Brief: Copy the lines below word for word, omitting the pictures.

Record set:
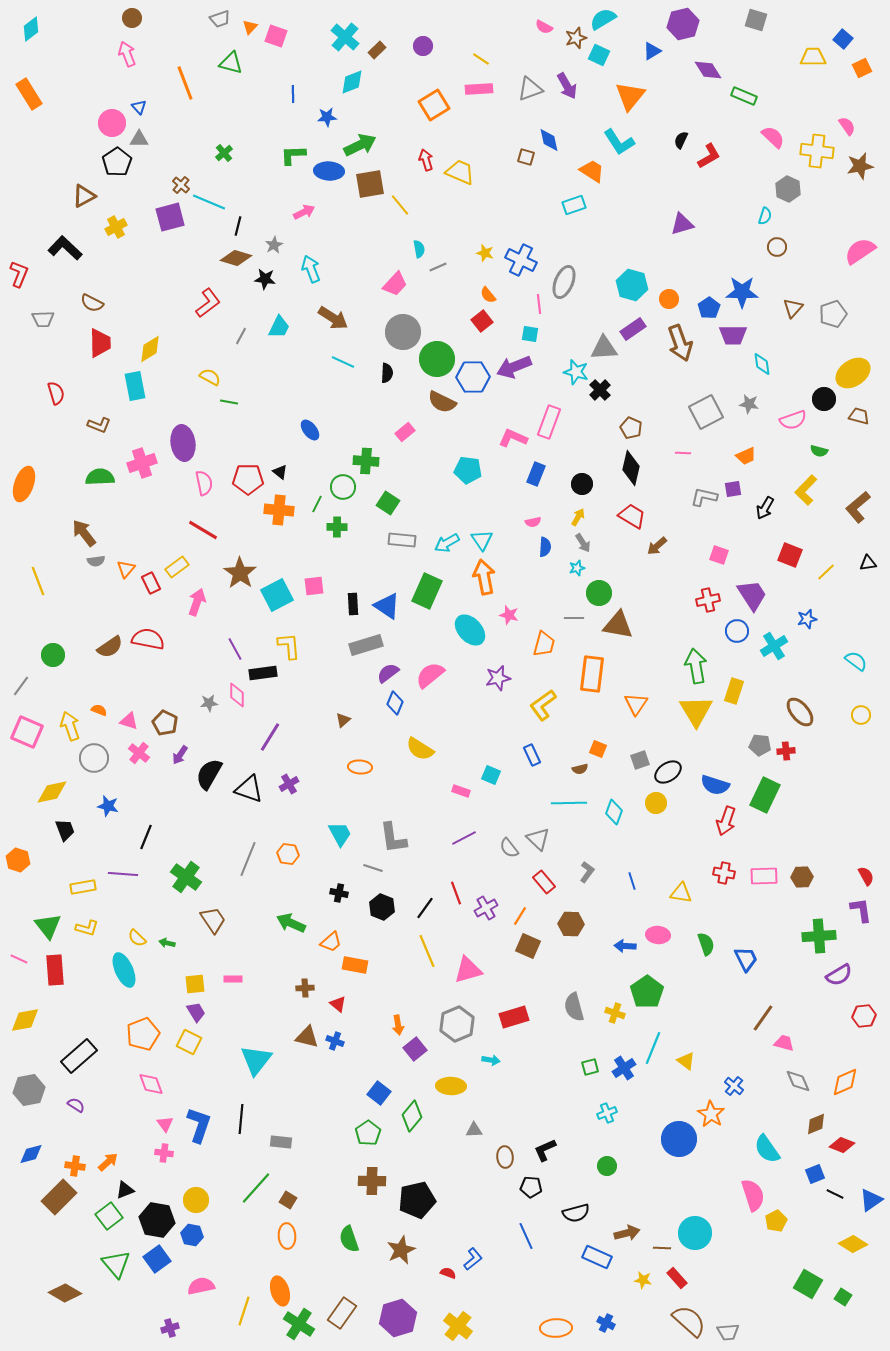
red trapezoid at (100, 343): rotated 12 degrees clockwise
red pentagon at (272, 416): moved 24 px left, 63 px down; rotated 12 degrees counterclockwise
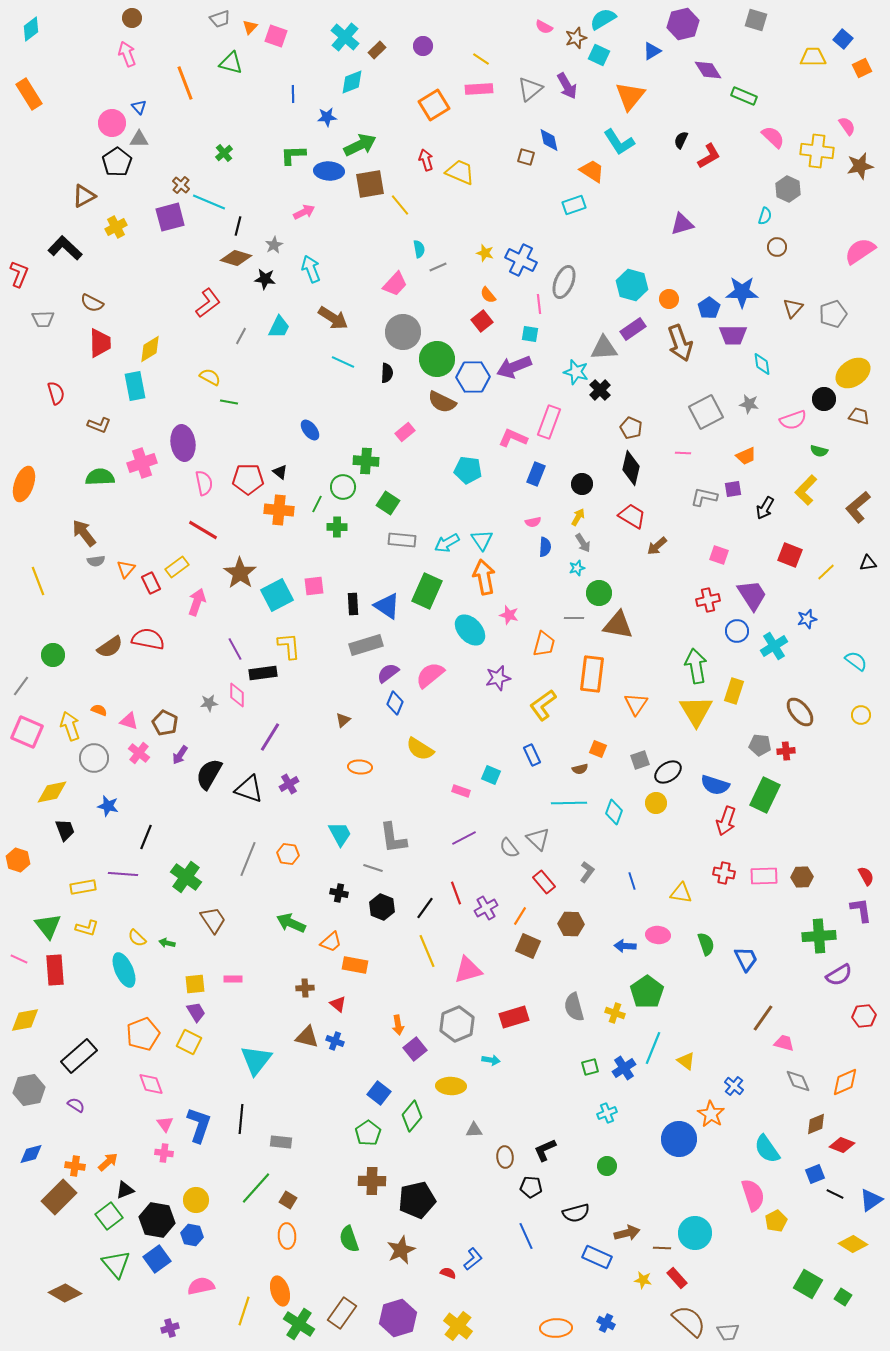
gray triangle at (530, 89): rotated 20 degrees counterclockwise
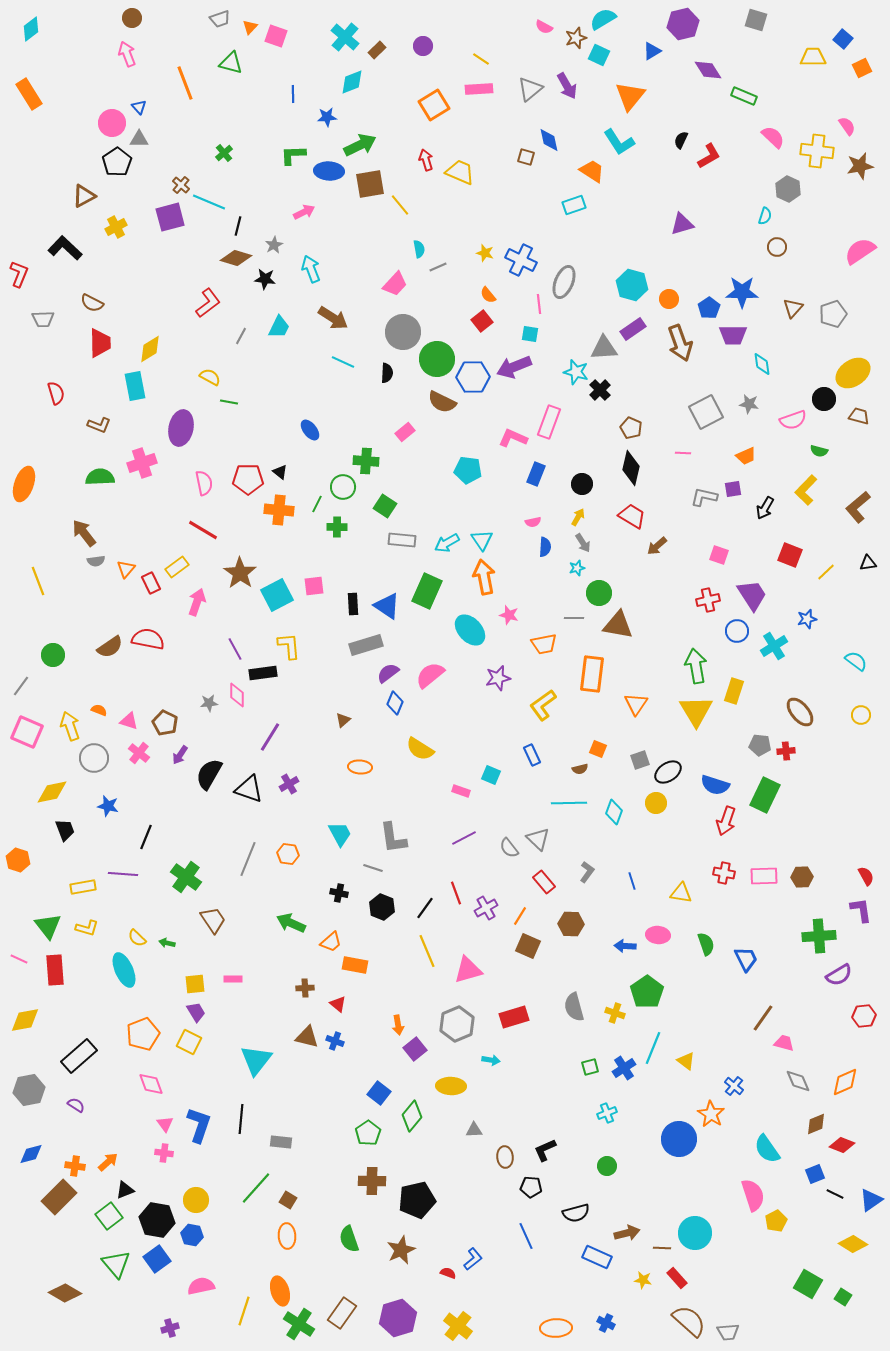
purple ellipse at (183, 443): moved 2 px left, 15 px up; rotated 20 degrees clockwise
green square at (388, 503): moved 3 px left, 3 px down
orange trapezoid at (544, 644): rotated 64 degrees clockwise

Result for this exercise:
red trapezoid at (100, 343): rotated 12 degrees clockwise
red pentagon at (272, 416): moved 24 px left, 63 px down; rotated 12 degrees counterclockwise
gray triangle at (530, 89): rotated 20 degrees counterclockwise
purple ellipse at (183, 443): moved 2 px left, 15 px up; rotated 20 degrees clockwise
green square at (388, 503): moved 3 px left, 3 px down
orange trapezoid at (544, 644): rotated 64 degrees clockwise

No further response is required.